An exact copy of the lines from the one containing "D2: diode (A GND, K N3) -> none" to the end of the records below is required, and nothing else.

------ Supplied material

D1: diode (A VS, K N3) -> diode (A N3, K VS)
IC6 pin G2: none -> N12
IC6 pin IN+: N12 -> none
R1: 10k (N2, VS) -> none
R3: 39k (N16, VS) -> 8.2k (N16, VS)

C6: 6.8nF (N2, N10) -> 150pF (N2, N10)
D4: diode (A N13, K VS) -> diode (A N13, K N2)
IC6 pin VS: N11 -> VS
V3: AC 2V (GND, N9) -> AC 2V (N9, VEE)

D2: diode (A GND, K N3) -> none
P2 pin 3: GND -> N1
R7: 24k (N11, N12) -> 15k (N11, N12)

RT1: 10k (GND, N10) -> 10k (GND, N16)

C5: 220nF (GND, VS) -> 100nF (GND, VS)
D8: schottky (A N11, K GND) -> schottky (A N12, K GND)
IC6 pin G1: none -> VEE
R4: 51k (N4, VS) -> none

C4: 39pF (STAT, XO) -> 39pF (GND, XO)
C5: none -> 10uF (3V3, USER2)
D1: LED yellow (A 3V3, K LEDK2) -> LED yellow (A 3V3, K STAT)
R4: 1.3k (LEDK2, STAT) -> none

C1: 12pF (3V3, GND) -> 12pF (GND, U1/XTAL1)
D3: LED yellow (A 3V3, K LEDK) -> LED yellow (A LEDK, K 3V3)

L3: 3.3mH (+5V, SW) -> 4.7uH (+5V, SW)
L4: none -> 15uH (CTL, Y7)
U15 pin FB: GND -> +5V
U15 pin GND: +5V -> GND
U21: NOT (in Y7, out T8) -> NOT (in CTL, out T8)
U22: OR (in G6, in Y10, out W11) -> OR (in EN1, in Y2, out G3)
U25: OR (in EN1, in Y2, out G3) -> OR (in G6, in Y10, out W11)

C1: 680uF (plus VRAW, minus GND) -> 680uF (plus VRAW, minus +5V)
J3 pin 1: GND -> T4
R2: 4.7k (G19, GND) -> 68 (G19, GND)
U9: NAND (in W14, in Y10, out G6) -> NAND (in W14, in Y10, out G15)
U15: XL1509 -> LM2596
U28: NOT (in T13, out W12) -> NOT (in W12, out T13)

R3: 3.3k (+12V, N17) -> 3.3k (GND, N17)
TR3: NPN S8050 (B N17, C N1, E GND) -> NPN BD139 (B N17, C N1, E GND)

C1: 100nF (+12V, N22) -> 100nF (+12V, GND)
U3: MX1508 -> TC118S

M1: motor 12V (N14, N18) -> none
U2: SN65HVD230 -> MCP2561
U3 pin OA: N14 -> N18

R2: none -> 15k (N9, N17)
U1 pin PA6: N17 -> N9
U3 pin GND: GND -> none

------------

*The completed task*.
D2: diode (A GND, K N3) -> none
P2 pin 3: GND -> N1
R7: 24k (N11, N12) -> 15k (N11, N12)

RT1: 10k (GND, N10) -> 10k (GND, N16)

C5: 220nF (GND, VS) -> 100nF (GND, VS)
D8: schottky (A N11, K GND) -> schottky (A N12, K GND)
IC6 pin G1: none -> VEE
R4: 51k (N4, VS) -> none

C4: 39pF (STAT, XO) -> 39pF (GND, XO)
C5: none -> 10uF (3V3, USER2)
D1: LED yellow (A 3V3, K LEDK2) -> LED yellow (A 3V3, K STAT)
R4: 1.3k (LEDK2, STAT) -> none

C1: 12pF (3V3, GND) -> 12pF (GND, U1/XTAL1)
D3: LED yellow (A 3V3, K LEDK) -> LED yellow (A LEDK, K 3V3)

L3: 3.3mH (+5V, SW) -> 4.7uH (+5V, SW)
L4: none -> 15uH (CTL, Y7)
U15 pin FB: GND -> +5V
U15 pin GND: +5V -> GND
U21: NOT (in Y7, out T8) -> NOT (in CTL, out T8)
U22: OR (in G6, in Y10, out W11) -> OR (in EN1, in Y2, out G3)
U25: OR (in EN1, in Y2, out G3) -> OR (in G6, in Y10, out W11)

C1: 680uF (plus VRAW, minus GND) -> 680uF (plus VRAW, minus +5V)
J3 pin 1: GND -> T4
R2: 4.7k (G19, GND) -> 68 (G19, GND)
U9: NAND (in W14, in Y10, out G6) -> NAND (in W14, in Y10, out G15)
U15: XL1509 -> LM2596
U28: NOT (in T13, out W12) -> NOT (in W12, out T13)

R3: 3.3k (+12V, N17) -> 3.3k (GND, N17)
TR3: NPN S8050 (B N17, C N1, E GND) -> NPN BD139 (B N17, C N1, E GND)

C1: 100nF (+12V, N22) -> 100nF (+12V, GND)
U3: MX1508 -> TC118S

M1: motor 12V (N14, N18) -> none
U2: SN65HVD230 -> MCP2561
U3 pin OA: N14 -> N18

R2: none -> 15k (N9, N17)
U1 pin PA6: N17 -> N9
U3 pin GND: GND -> none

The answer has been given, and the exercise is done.